--- START ---

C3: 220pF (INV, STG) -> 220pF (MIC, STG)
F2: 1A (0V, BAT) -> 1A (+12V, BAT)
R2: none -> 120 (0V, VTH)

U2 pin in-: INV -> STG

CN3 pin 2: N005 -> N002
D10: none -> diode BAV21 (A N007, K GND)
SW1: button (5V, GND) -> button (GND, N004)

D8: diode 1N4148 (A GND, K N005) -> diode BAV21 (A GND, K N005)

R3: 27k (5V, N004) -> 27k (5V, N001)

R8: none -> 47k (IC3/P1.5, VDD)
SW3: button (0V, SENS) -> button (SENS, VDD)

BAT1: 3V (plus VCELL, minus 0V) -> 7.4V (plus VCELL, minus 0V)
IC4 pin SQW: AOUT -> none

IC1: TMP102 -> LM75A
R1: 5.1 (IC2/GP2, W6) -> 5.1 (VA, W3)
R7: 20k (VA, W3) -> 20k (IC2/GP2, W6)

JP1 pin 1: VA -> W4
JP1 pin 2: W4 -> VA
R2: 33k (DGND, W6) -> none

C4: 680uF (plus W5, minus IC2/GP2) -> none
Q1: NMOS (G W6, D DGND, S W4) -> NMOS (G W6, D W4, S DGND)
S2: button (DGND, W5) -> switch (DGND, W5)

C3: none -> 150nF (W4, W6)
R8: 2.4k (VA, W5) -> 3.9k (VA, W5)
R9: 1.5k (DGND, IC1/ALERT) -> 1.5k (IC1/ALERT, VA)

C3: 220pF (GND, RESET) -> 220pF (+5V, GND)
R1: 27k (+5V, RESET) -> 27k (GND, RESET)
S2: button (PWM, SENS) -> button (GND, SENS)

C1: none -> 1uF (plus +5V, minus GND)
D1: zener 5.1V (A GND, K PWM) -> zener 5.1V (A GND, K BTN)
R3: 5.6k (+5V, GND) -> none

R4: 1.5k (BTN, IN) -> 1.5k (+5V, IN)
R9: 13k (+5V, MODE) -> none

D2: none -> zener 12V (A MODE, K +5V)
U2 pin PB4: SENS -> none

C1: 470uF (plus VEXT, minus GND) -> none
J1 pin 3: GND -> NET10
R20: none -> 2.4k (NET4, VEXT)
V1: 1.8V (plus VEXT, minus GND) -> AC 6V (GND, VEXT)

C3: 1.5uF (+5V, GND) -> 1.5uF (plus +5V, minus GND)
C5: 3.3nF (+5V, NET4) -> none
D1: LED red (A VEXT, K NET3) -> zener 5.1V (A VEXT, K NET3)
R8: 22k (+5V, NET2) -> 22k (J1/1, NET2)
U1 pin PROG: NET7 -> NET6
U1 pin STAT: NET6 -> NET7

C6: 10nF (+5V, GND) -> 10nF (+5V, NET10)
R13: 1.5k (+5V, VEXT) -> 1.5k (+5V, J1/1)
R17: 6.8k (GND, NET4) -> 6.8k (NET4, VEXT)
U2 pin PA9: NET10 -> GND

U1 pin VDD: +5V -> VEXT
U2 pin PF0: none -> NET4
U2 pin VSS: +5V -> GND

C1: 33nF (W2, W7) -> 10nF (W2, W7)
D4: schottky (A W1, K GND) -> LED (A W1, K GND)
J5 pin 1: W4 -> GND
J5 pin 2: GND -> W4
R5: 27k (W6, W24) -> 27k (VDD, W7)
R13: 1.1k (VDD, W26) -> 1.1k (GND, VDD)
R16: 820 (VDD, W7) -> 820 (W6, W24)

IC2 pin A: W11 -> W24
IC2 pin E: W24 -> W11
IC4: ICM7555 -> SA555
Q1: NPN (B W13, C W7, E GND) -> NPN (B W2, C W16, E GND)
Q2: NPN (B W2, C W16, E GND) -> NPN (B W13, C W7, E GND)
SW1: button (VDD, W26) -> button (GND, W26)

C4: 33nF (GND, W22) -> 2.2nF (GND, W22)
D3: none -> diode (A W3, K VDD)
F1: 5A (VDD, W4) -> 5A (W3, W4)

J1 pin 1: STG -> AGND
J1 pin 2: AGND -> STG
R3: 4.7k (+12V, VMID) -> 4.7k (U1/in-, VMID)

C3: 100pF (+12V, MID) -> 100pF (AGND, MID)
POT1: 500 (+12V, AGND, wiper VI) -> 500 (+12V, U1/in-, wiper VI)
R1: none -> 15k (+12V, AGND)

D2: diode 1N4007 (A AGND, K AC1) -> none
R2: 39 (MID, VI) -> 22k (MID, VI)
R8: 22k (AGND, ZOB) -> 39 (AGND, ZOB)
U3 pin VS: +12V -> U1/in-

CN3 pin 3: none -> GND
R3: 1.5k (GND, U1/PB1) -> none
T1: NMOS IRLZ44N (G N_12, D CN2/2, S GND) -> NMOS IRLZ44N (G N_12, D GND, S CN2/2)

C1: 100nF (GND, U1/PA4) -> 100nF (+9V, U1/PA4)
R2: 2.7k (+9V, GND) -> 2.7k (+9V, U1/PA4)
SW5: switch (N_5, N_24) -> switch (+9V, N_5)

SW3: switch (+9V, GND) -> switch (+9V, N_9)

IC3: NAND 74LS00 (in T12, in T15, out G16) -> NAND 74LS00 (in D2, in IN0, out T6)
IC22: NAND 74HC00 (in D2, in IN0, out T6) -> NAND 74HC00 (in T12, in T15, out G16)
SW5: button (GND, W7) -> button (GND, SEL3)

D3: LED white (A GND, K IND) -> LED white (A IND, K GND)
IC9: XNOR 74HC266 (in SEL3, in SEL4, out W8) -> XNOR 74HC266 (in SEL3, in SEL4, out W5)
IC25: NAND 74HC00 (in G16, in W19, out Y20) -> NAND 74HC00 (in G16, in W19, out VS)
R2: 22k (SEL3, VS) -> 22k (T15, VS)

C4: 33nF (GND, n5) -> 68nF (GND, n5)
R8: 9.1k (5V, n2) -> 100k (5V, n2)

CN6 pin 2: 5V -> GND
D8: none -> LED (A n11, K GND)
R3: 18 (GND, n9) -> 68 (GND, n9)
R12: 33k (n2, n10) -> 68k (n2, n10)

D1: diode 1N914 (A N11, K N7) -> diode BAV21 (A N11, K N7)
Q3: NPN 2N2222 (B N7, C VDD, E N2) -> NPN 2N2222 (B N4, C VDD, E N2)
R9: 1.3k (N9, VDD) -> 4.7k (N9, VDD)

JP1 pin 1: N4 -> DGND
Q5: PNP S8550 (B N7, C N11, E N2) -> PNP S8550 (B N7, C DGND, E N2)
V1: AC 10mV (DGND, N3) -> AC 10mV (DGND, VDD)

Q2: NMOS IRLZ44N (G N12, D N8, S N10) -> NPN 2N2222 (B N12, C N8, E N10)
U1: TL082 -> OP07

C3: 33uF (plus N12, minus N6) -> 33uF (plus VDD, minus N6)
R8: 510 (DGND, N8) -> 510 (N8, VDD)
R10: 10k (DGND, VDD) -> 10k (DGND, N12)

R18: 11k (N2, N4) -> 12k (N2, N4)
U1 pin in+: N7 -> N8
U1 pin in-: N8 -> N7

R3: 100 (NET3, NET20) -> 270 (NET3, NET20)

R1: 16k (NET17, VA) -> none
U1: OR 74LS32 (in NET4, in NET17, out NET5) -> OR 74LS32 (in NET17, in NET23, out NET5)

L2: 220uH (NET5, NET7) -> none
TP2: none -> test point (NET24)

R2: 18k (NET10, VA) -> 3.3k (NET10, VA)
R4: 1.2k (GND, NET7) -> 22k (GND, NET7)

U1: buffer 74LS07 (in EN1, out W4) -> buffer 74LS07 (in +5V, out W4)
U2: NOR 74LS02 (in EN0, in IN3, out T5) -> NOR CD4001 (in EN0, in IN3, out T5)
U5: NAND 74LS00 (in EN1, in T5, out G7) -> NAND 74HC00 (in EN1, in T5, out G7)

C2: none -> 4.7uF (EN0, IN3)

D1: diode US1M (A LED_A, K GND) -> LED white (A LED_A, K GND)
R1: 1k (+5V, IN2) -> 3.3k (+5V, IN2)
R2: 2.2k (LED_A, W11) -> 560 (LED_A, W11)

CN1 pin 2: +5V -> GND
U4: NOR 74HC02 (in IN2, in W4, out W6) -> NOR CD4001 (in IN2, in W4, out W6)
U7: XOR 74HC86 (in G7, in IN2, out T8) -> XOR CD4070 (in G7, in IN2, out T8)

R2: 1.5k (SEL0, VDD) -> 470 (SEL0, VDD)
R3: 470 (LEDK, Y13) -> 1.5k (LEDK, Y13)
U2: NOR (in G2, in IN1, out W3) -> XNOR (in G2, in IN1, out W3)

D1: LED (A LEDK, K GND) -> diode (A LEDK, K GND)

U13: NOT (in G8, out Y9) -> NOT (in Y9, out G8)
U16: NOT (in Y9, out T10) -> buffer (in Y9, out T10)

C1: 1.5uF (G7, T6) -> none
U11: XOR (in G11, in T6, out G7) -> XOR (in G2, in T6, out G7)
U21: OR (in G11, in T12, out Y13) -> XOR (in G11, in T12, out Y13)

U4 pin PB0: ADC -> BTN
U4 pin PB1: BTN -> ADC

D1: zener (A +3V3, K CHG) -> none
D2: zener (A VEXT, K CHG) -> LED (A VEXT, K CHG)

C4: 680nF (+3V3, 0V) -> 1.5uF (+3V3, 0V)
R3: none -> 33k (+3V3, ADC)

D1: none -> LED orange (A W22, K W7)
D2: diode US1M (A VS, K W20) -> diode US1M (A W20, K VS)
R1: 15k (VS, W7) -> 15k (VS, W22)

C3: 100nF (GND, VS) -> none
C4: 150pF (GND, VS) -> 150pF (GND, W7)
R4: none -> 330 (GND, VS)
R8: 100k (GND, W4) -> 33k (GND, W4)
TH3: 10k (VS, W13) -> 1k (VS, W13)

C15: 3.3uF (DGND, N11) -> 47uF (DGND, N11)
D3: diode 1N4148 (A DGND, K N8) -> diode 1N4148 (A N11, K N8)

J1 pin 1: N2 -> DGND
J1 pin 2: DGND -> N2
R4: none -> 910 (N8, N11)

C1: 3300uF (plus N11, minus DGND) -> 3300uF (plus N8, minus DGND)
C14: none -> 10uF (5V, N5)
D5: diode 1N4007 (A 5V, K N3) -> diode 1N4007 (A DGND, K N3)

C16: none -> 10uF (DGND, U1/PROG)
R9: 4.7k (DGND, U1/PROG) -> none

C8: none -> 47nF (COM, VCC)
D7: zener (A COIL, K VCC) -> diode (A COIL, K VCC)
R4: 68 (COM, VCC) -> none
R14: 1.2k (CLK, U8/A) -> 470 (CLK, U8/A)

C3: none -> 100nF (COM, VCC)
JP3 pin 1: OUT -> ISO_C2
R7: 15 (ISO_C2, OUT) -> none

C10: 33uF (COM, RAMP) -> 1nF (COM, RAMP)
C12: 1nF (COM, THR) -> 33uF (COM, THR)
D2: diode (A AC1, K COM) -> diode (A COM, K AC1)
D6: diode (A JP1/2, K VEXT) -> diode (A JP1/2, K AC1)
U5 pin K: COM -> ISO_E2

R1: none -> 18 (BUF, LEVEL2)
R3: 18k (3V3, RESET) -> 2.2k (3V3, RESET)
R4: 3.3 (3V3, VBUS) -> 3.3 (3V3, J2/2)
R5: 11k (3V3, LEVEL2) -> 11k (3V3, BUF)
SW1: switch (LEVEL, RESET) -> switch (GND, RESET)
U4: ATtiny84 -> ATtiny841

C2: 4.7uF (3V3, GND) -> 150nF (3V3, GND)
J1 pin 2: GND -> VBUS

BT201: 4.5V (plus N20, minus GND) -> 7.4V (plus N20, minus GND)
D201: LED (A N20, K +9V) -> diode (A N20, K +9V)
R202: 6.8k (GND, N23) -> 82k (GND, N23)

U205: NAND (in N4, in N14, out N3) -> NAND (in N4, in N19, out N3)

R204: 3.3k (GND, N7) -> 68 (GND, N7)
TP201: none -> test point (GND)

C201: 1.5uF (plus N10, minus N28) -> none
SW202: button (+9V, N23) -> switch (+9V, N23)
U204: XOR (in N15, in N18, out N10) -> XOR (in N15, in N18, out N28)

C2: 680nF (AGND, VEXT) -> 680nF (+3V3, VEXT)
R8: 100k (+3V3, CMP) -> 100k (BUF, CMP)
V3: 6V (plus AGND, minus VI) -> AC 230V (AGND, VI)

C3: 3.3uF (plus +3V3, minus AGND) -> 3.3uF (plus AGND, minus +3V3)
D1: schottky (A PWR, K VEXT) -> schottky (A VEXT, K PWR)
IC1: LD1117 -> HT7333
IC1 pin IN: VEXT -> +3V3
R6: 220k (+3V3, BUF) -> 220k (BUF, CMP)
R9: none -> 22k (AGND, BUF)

--- END ---

#### [About this exercise]
Above are the records; from them, give again exactly the lines from the one containing "U3 pin VS: +12V" through the one containing "IC3: NAND 74LS00", both included.

#### [Your response]
U3 pin VS: +12V -> U1/in-

CN3 pin 3: none -> GND
R3: 1.5k (GND, U1/PB1) -> none
T1: NMOS IRLZ44N (G N_12, D CN2/2, S GND) -> NMOS IRLZ44N (G N_12, D GND, S CN2/2)

C1: 100nF (GND, U1/PA4) -> 100nF (+9V, U1/PA4)
R2: 2.7k (+9V, GND) -> 2.7k (+9V, U1/PA4)
SW5: switch (N_5, N_24) -> switch (+9V, N_5)

SW3: switch (+9V, GND) -> switch (+9V, N_9)

IC3: NAND 74LS00 (in T12, in T15, out G16) -> NAND 74LS00 (in D2, in IN0, out T6)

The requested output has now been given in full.